* Saved entries *
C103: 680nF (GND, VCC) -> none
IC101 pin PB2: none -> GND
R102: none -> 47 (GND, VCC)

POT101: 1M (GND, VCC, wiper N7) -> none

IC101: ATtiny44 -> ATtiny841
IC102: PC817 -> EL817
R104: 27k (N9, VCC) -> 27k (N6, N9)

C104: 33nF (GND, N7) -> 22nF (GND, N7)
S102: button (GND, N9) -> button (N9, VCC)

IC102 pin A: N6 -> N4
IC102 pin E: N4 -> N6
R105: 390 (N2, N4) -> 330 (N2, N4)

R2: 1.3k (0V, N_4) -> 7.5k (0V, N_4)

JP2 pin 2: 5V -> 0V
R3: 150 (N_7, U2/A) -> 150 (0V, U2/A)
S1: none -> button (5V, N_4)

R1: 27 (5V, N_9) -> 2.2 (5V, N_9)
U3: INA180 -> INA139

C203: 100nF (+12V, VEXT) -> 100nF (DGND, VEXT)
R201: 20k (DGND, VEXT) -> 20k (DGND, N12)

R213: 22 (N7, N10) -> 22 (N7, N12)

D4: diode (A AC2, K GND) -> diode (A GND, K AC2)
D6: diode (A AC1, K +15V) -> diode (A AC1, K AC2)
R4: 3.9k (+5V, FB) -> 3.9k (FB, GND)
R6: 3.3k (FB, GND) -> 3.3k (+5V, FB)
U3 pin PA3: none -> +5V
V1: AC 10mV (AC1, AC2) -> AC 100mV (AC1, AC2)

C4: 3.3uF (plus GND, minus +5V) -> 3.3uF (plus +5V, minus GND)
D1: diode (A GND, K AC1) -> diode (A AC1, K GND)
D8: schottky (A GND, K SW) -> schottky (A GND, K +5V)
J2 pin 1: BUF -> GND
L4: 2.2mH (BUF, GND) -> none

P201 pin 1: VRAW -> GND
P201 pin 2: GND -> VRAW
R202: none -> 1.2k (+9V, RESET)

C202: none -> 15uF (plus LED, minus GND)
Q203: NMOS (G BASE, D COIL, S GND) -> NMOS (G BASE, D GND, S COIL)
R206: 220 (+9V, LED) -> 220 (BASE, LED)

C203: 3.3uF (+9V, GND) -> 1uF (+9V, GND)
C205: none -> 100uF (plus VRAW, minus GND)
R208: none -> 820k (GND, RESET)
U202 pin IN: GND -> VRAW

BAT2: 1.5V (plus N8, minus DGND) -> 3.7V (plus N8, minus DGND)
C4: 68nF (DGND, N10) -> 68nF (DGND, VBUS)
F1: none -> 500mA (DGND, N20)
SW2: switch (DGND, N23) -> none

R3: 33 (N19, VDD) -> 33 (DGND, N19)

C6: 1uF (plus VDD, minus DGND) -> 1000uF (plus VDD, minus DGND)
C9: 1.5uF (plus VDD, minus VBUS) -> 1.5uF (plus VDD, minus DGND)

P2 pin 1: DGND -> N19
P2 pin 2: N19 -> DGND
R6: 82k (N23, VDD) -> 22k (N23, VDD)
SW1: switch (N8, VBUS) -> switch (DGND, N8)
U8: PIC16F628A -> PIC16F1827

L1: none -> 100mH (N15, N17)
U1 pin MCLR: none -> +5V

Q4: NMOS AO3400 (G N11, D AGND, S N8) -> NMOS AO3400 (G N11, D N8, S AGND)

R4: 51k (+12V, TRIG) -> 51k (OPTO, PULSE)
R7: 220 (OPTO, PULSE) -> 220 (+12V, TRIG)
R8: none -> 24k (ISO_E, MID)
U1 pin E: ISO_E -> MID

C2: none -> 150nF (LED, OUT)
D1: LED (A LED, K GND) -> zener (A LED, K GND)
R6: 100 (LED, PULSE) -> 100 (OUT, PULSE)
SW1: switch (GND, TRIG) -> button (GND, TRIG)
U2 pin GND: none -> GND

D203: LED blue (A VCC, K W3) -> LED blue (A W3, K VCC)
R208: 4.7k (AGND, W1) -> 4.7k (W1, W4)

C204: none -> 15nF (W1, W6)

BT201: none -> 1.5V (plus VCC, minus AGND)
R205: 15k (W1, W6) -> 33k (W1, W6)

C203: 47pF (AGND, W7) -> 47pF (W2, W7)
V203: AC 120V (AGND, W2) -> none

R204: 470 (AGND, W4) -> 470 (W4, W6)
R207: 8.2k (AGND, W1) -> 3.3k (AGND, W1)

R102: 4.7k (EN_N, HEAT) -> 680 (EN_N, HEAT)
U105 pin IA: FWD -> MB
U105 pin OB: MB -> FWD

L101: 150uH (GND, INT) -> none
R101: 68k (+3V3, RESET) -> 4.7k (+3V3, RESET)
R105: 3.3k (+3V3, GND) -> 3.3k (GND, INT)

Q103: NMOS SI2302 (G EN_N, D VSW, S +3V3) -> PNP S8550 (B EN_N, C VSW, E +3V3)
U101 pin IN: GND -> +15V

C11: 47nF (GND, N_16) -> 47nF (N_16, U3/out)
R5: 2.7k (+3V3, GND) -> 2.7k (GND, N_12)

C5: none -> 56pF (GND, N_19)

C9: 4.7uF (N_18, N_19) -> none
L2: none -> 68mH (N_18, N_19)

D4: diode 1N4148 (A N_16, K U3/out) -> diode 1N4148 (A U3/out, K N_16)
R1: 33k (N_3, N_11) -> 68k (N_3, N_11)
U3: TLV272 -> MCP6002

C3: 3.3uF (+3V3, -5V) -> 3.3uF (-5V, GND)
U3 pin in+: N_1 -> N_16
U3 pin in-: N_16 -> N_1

* Your task *
Your answer is the line containing "R5: 2.7k (+3V3, GND) -> 2.7k (GND, N_12)" plus every line after it through the end of the entries, given again exactly and alone.

* Solution below *
R5: 2.7k (+3V3, GND) -> 2.7k (GND, N_12)

C5: none -> 56pF (GND, N_19)

C9: 4.7uF (N_18, N_19) -> none
L2: none -> 68mH (N_18, N_19)

D4: diode 1N4148 (A N_16, K U3/out) -> diode 1N4148 (A U3/out, K N_16)
R1: 33k (N_3, N_11) -> 68k (N_3, N_11)
U3: TLV272 -> MCP6002

C3: 3.3uF (+3V3, -5V) -> 3.3uF (-5V, GND)
U3 pin in+: N_1 -> N_16
U3 pin in-: N_16 -> N_1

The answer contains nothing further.